**Given task**: Can you copy out all of the lines below word for word, leaving the pictures out of your answer?

Stored data:
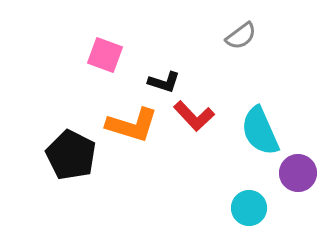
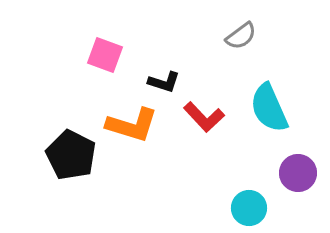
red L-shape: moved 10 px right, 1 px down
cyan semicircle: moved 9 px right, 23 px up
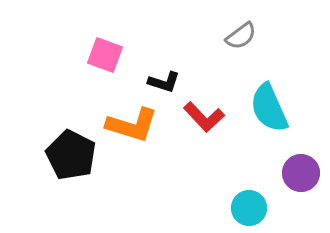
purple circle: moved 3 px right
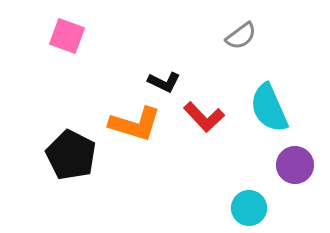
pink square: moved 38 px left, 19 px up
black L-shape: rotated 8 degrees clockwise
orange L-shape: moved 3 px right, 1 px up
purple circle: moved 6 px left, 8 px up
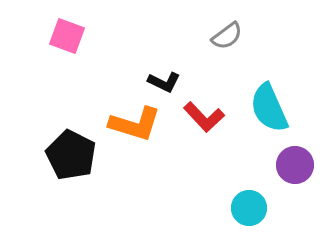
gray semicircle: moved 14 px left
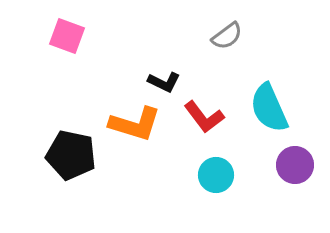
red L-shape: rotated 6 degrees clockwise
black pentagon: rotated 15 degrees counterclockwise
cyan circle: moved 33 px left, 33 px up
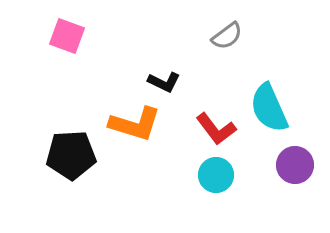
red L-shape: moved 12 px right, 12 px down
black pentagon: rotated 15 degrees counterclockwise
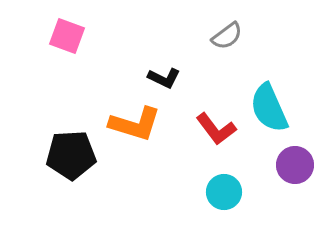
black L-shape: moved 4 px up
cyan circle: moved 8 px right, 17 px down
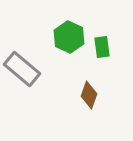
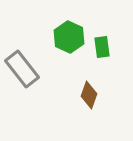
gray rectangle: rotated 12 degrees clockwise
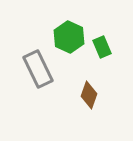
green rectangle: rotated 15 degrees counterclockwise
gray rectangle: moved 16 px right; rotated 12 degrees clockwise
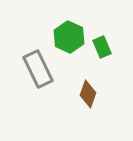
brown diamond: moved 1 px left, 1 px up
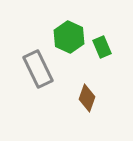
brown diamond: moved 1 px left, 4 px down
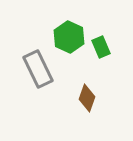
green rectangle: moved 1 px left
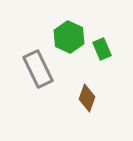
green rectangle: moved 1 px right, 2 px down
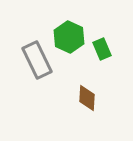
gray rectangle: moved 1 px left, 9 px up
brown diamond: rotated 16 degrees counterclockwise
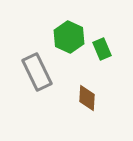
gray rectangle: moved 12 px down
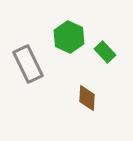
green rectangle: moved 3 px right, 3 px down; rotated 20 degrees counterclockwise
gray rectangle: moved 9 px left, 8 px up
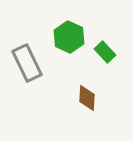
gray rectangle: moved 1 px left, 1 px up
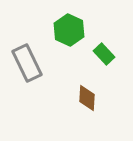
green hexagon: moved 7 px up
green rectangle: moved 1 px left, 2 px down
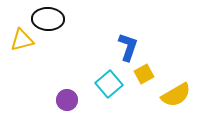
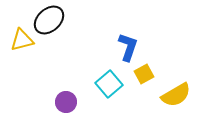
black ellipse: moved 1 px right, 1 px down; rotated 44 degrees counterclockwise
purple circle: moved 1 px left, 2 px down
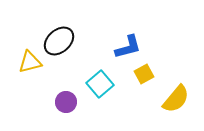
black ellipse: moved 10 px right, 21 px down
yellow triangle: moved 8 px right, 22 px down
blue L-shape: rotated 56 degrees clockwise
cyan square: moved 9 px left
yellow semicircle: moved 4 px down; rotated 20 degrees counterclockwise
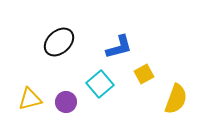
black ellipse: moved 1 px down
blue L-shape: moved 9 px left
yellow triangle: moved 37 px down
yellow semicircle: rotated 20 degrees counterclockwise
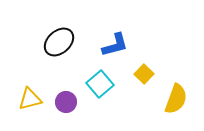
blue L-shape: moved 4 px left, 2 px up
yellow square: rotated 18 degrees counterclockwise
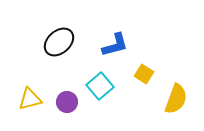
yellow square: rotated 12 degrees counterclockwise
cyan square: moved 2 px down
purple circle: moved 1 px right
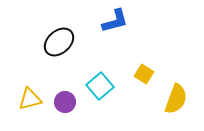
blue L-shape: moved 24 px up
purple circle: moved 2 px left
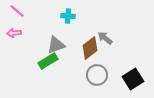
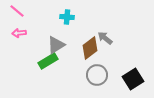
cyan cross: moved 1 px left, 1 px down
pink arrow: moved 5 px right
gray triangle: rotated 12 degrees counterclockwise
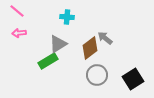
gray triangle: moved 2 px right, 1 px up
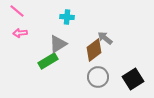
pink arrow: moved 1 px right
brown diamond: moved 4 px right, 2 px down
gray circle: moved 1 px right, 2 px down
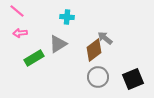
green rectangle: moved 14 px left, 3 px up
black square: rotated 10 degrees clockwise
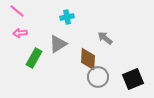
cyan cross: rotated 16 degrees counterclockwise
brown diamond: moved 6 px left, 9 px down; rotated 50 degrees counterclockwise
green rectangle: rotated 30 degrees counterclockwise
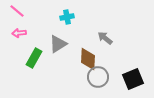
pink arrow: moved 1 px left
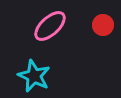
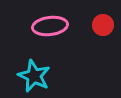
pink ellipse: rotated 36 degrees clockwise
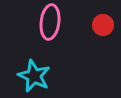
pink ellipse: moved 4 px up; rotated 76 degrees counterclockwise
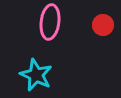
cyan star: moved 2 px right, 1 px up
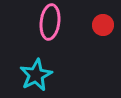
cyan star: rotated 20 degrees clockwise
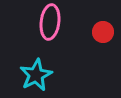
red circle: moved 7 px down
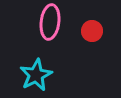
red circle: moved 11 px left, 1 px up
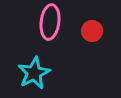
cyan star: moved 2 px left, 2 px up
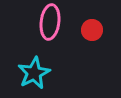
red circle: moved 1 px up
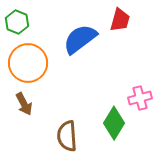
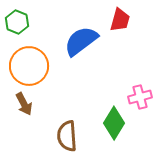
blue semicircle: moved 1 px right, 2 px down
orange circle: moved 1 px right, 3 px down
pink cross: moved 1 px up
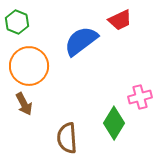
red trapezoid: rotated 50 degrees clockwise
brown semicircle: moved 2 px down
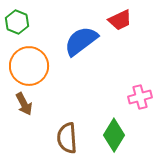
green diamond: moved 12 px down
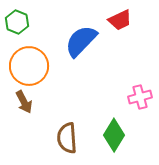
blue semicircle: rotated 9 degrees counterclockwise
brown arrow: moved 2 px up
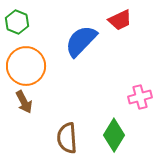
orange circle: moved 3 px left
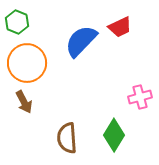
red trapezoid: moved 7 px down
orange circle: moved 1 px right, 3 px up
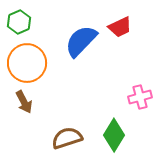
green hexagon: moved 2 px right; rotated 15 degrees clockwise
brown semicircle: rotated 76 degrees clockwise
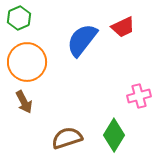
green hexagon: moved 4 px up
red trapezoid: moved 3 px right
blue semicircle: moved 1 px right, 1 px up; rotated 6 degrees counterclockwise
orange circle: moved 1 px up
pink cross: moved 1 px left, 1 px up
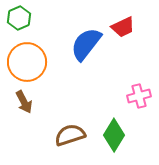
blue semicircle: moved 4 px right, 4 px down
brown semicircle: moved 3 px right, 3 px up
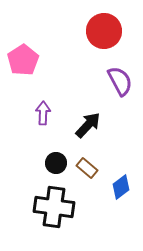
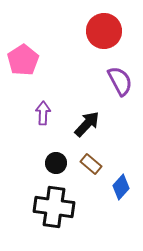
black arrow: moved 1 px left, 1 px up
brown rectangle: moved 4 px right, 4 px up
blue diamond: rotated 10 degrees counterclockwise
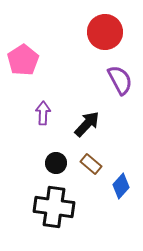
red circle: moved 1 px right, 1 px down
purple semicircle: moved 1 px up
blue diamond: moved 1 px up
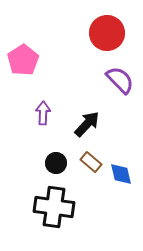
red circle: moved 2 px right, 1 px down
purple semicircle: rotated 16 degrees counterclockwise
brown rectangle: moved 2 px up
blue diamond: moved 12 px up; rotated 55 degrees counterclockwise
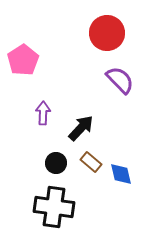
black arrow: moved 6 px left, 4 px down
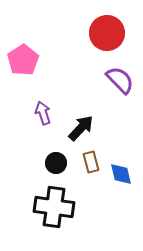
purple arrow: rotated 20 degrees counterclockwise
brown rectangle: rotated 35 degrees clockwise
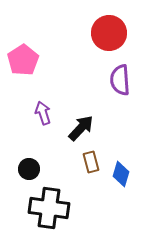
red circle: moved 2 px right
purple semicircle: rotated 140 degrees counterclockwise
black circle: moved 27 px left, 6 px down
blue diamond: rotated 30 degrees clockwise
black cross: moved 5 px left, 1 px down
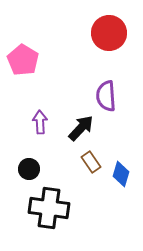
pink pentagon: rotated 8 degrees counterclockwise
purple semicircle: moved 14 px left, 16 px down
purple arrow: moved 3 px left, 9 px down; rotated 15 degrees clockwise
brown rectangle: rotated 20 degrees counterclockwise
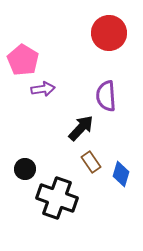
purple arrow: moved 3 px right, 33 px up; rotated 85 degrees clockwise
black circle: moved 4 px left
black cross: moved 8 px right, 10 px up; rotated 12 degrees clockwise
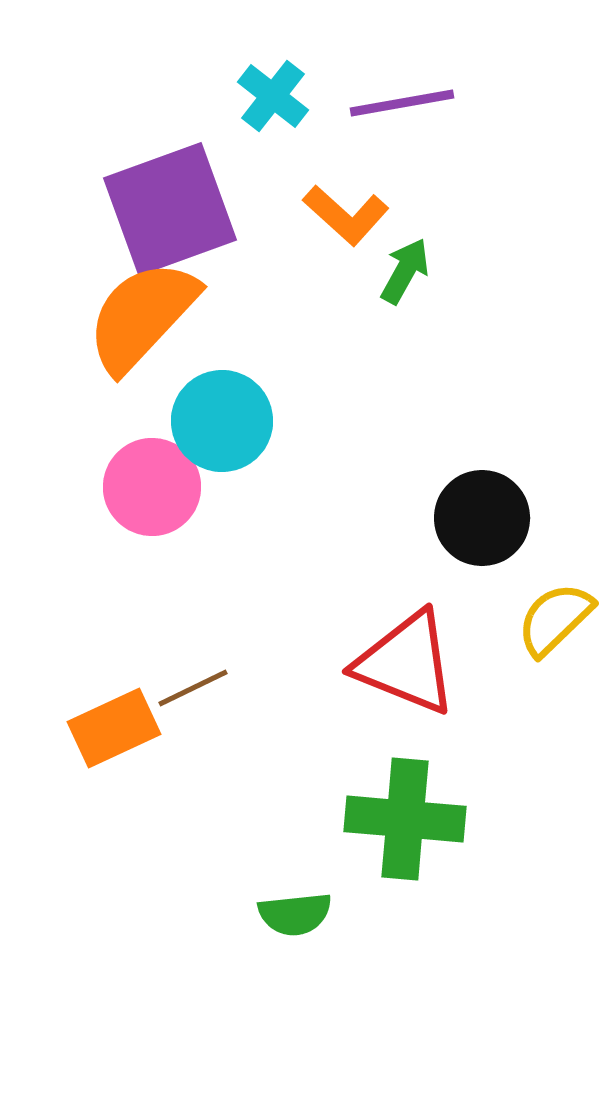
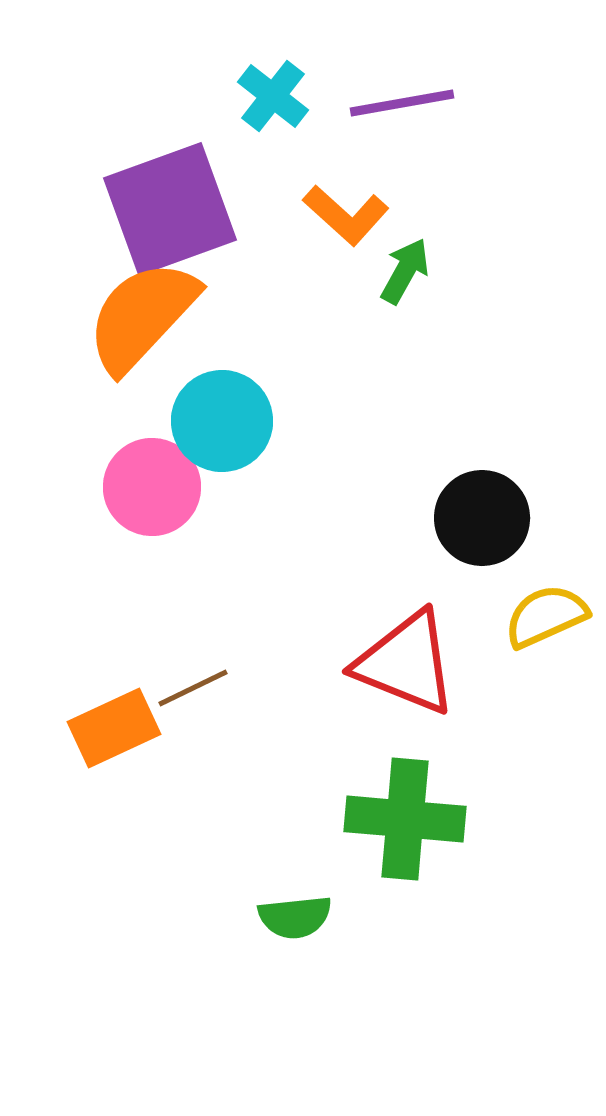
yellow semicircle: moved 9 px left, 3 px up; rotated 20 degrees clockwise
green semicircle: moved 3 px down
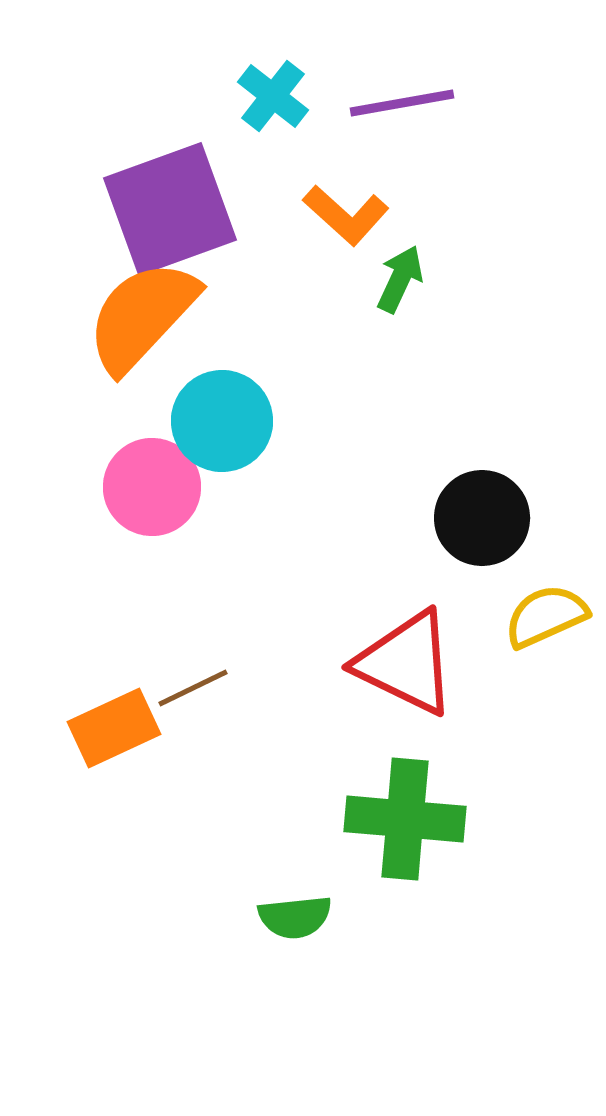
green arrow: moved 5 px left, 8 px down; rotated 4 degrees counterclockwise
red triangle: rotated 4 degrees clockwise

**Output of the task**:
red L-shape: moved 10 px right, 1 px down
cyan semicircle: moved 9 px right, 23 px up
purple circle: moved 3 px right
pink square: moved 38 px left, 19 px up
black L-shape: rotated 8 degrees clockwise
orange L-shape: moved 3 px right, 1 px up
purple circle: moved 6 px left, 8 px up
gray semicircle: moved 14 px left
red L-shape: rotated 6 degrees clockwise
black pentagon: rotated 15 degrees counterclockwise
cyan circle: moved 33 px left, 33 px up
red L-shape: moved 12 px right, 12 px down
black pentagon: rotated 15 degrees counterclockwise
black L-shape: moved 4 px up
cyan circle: moved 8 px right, 17 px down
gray rectangle: rotated 12 degrees clockwise
green rectangle: rotated 15 degrees counterclockwise
gray rectangle: moved 16 px right; rotated 12 degrees clockwise
brown diamond: moved 1 px left, 1 px up
brown diamond: moved 1 px left, 4 px down
green rectangle: moved 1 px left
green rectangle: moved 1 px right, 2 px down
gray rectangle: moved 1 px left, 9 px up
brown diamond: rotated 16 degrees counterclockwise
gray rectangle: moved 12 px down
green rectangle: moved 3 px right, 3 px down; rotated 20 degrees counterclockwise
gray rectangle: moved 9 px left, 8 px up
gray rectangle: moved 1 px left, 1 px up
green hexagon: moved 7 px up
green rectangle: moved 1 px left, 2 px down
black ellipse: moved 1 px right, 1 px down; rotated 44 degrees counterclockwise
purple circle: moved 1 px left, 2 px down
black ellipse: moved 10 px right, 21 px down
yellow triangle: moved 8 px right, 22 px down
blue L-shape: rotated 56 degrees clockwise
cyan square: moved 9 px left
yellow semicircle: moved 4 px down; rotated 20 degrees counterclockwise
black ellipse: moved 1 px down
blue L-shape: moved 9 px left
yellow triangle: moved 37 px down
yellow semicircle: rotated 20 degrees counterclockwise
blue L-shape: moved 4 px left, 2 px up
yellow square: rotated 18 degrees counterclockwise
yellow square: rotated 12 degrees counterclockwise
cyan square: moved 2 px down
purple circle: moved 1 px right
blue L-shape: moved 24 px up
purple circle: moved 2 px left
cyan cross: moved 1 px left, 1 px down
pink arrow: moved 5 px right
gray triangle: rotated 12 degrees counterclockwise
gray triangle: moved 2 px right, 1 px up
pink arrow: moved 1 px right
brown diamond: moved 4 px right, 2 px down
gray circle: moved 1 px right, 2 px down
green rectangle: moved 14 px left, 3 px up
black square: rotated 10 degrees clockwise
cyan cross: rotated 16 degrees counterclockwise
brown diamond: moved 6 px left, 9 px down; rotated 50 degrees counterclockwise
green rectangle: rotated 30 degrees counterclockwise
pink arrow: moved 1 px left
pink ellipse: rotated 36 degrees clockwise
pink ellipse: moved 4 px up; rotated 76 degrees counterclockwise
cyan star: moved 2 px right, 1 px up
cyan star: rotated 20 degrees clockwise
red circle: moved 7 px down
red circle: moved 11 px left, 1 px up
cyan star: moved 2 px left, 2 px up
red circle: moved 1 px up
blue semicircle: moved 1 px right, 2 px down
orange circle: moved 1 px right, 3 px down
pink cross: moved 1 px up
red trapezoid: rotated 50 degrees clockwise
brown semicircle: moved 2 px down
green diamond: moved 12 px down
blue semicircle: rotated 9 degrees counterclockwise
brown arrow: moved 2 px up
orange circle: moved 3 px left
red trapezoid: moved 7 px down
orange circle: moved 1 px right, 3 px up
green hexagon: moved 2 px right; rotated 15 degrees clockwise
brown semicircle: rotated 76 degrees clockwise
green hexagon: moved 4 px up
red trapezoid: moved 3 px right
blue semicircle: moved 1 px right, 1 px up; rotated 6 degrees counterclockwise
orange circle: moved 1 px up
pink cross: moved 1 px left, 1 px up
blue semicircle: moved 4 px right, 4 px down
brown semicircle: moved 3 px right, 3 px up
black arrow: moved 1 px left, 1 px up
brown rectangle: moved 4 px right, 4 px up
blue diamond: rotated 10 degrees counterclockwise
red circle: moved 1 px right, 1 px down
purple semicircle: moved 1 px up
blue diamond: moved 1 px up
red circle: moved 2 px right, 1 px down
purple semicircle: rotated 16 degrees counterclockwise
brown rectangle: moved 2 px up
blue diamond: moved 12 px up; rotated 55 degrees counterclockwise
black arrow: moved 6 px left, 4 px down
purple arrow: rotated 20 degrees counterclockwise
brown rectangle: rotated 35 degrees clockwise
red circle: moved 2 px right
purple semicircle: rotated 140 degrees counterclockwise
black circle: moved 27 px left, 6 px down
blue diamond: rotated 30 degrees clockwise
black cross: moved 5 px left, 1 px down
pink pentagon: rotated 8 degrees counterclockwise
purple semicircle: moved 14 px left, 16 px down
purple arrow: moved 3 px left, 9 px down; rotated 15 degrees clockwise
brown rectangle: rotated 20 degrees counterclockwise
purple arrow: moved 3 px right, 33 px up; rotated 85 degrees clockwise
black circle: moved 4 px left
black cross: moved 8 px right, 10 px up; rotated 12 degrees clockwise
yellow semicircle: moved 9 px left, 3 px up; rotated 20 degrees clockwise
green semicircle: moved 3 px down
green arrow: moved 5 px left, 8 px down; rotated 4 degrees counterclockwise
red triangle: rotated 4 degrees clockwise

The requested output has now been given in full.